• **PROBLEM**
In the listing that follows, find the line with "C1: 2.2uF (+5V, 0V)", then copy exactly from it through the line with "R5: 39k (0V, N13) -> 39k (N1, N13)", leaving out every picture.
BEGIN
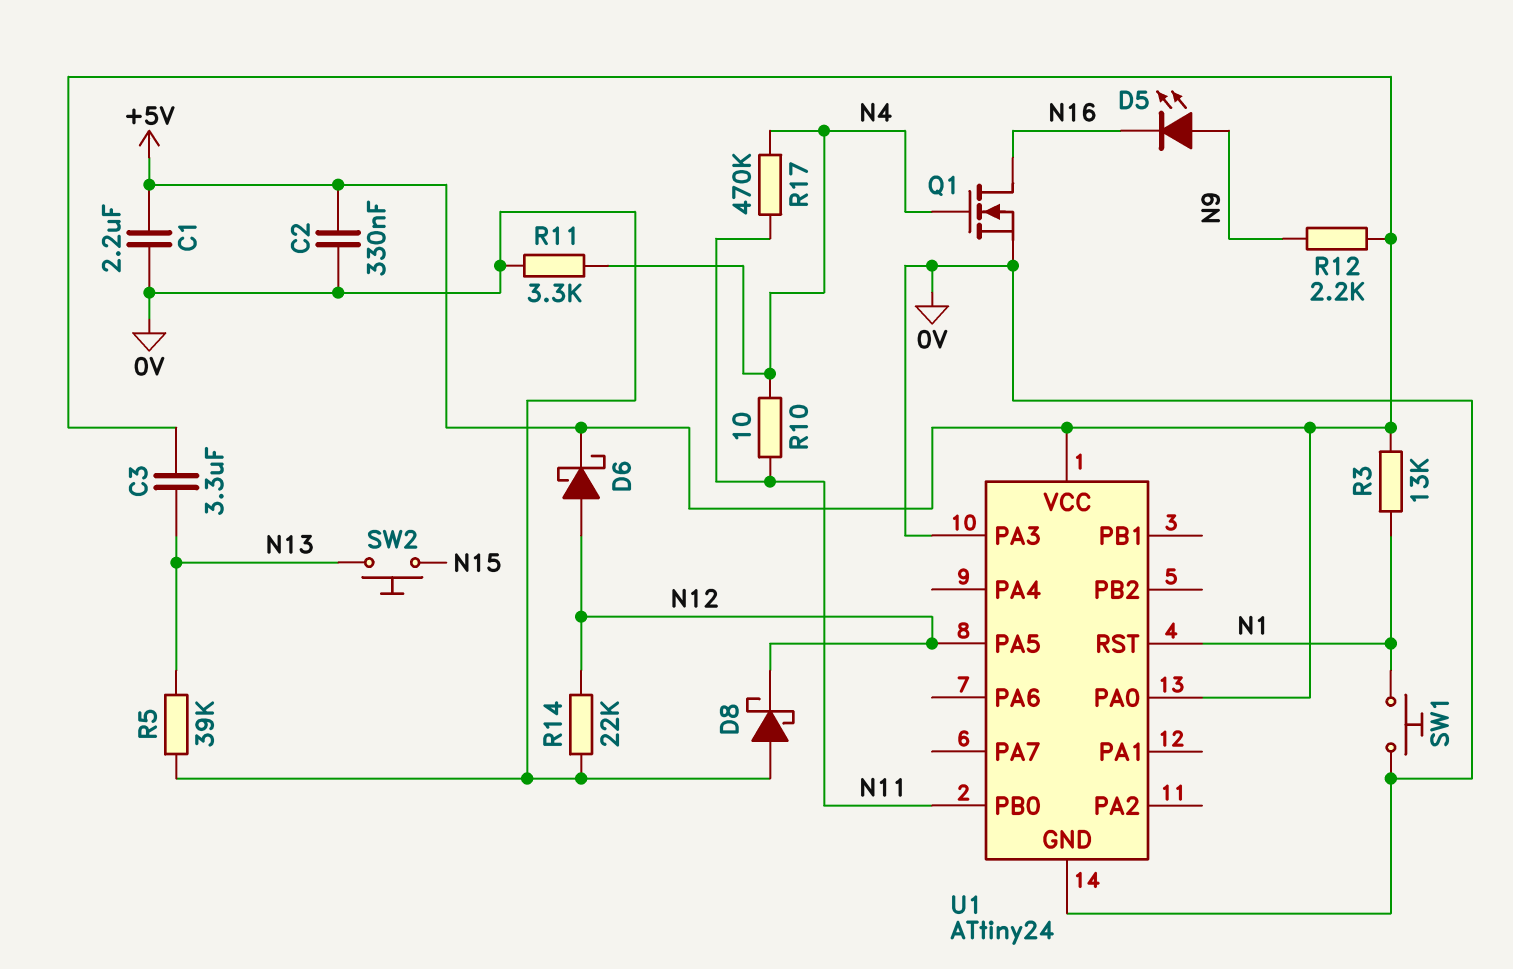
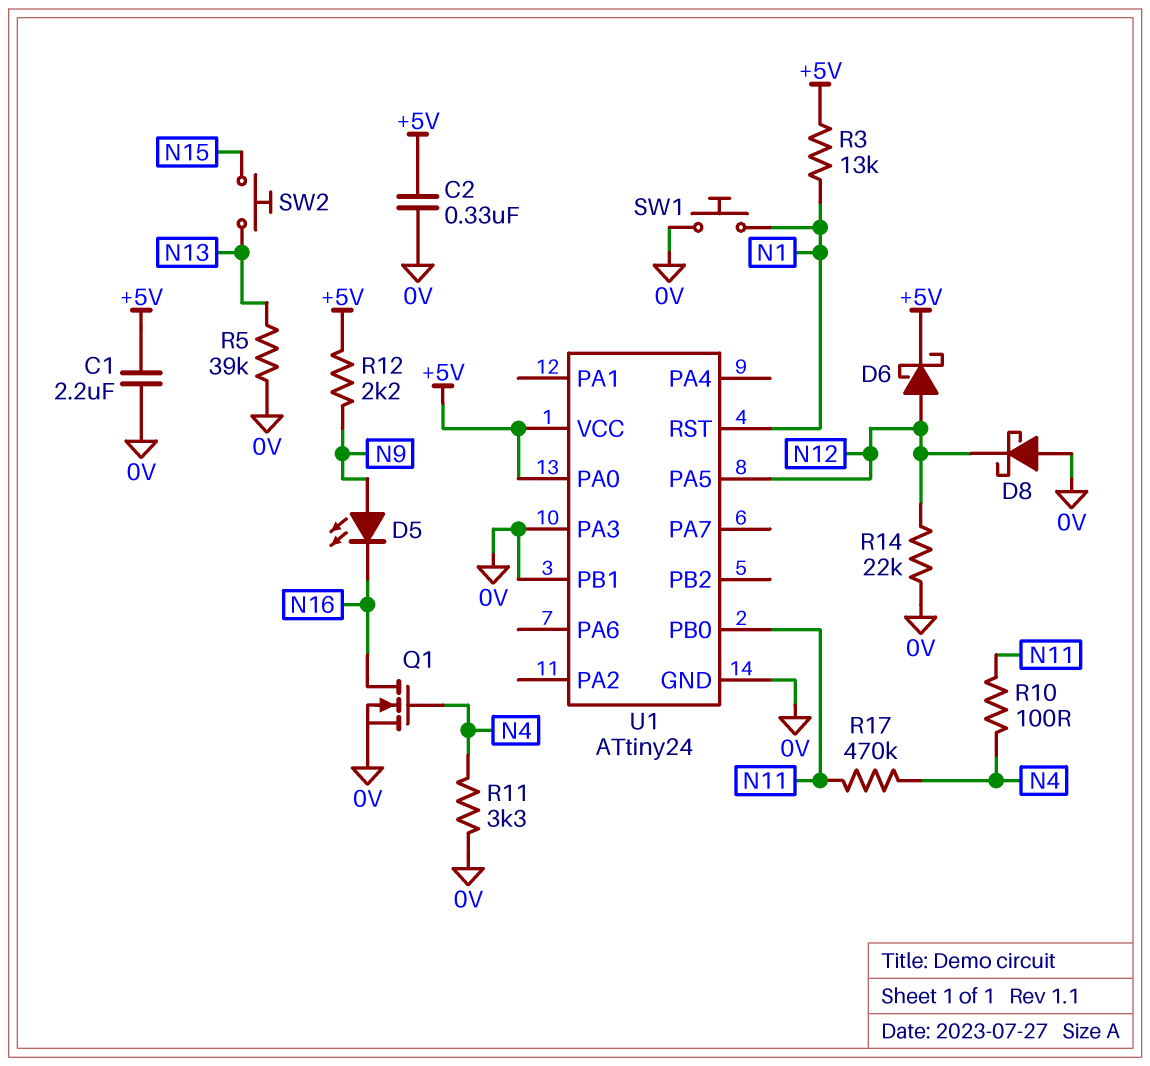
C3: 3.3uF (+5V, N13) -> none
R10: 10 (N4, N11) -> 100 (N4, N11)
U1 pin PB1: none -> 0V

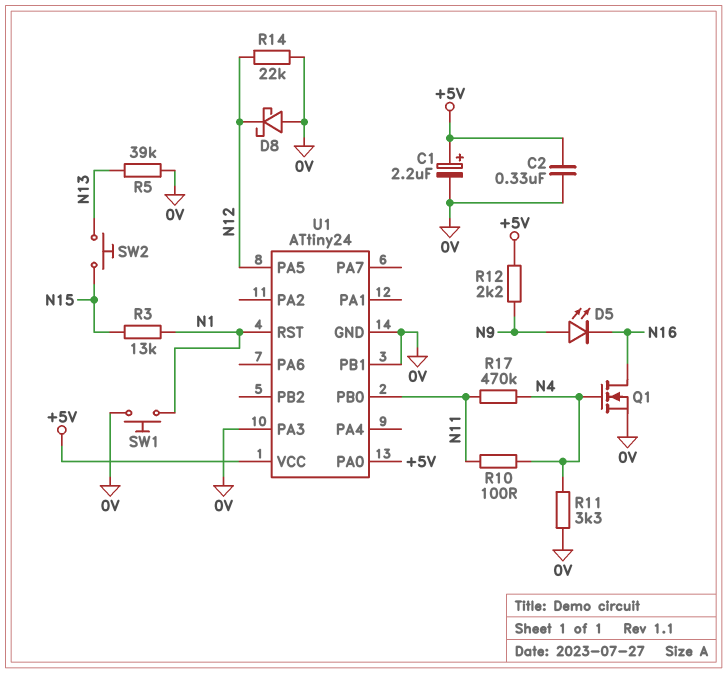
C1: 2.2uF (+5V, 0V) -> 2.2uF (plus +5V, minus 0V)
D6: schottky (A N12, K +5V) -> none
R3: 13k (+5V, N1) -> 13k (N1, N15)

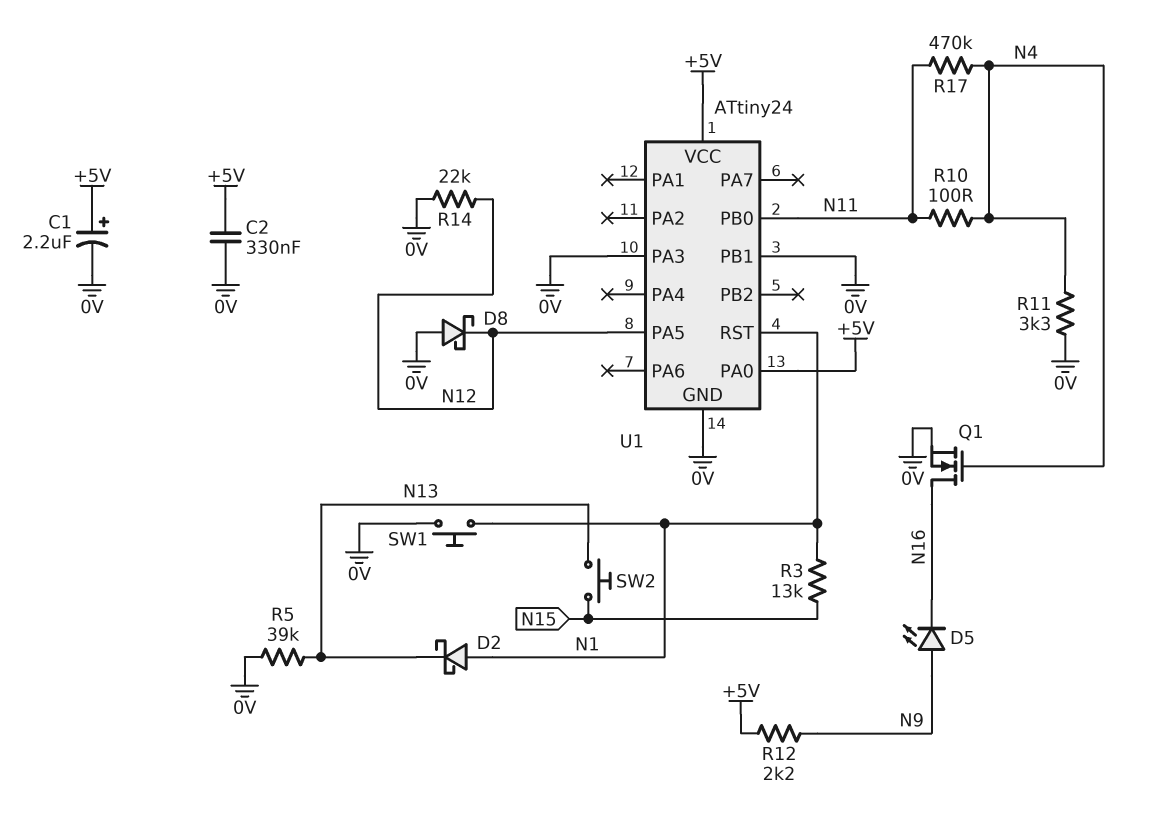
D2: none -> schottky (A N1, K N13)

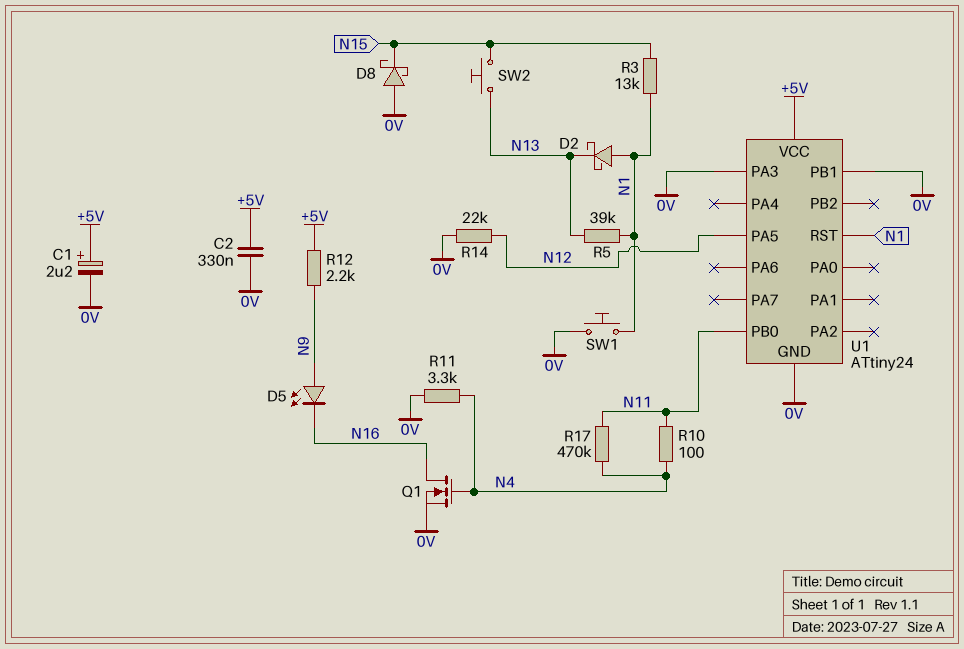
D8: schottky (A 0V, K N12) -> schottky (A 0V, K N15)
R5: 39k (0V, N13) -> 39k (N1, N13)
U1 pin PA0: +5V -> none

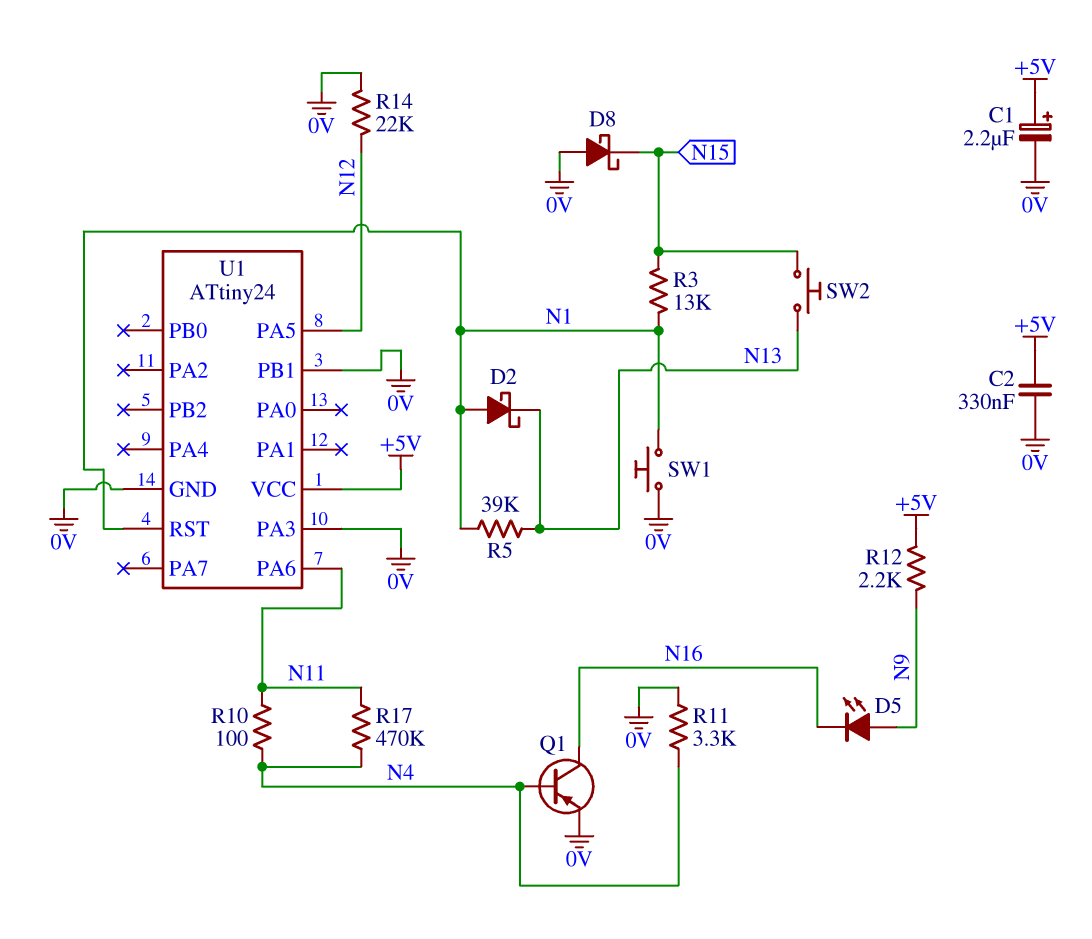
Q1: NMOS (G N4, D N16, S 0V) -> PNP (B N4, C N16, E 0V)
U1 pin PA6: none -> N11
U1 pin PB0: N11 -> none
END
• **EXERCISE OUTPUT**
C1: 2.2uF (+5V, 0V) -> 2.2uF (plus +5V, minus 0V)
D6: schottky (A N12, K +5V) -> none
R3: 13k (+5V, N1) -> 13k (N1, N15)

D2: none -> schottky (A N1, K N13)

D8: schottky (A 0V, K N12) -> schottky (A 0V, K N15)
R5: 39k (0V, N13) -> 39k (N1, N13)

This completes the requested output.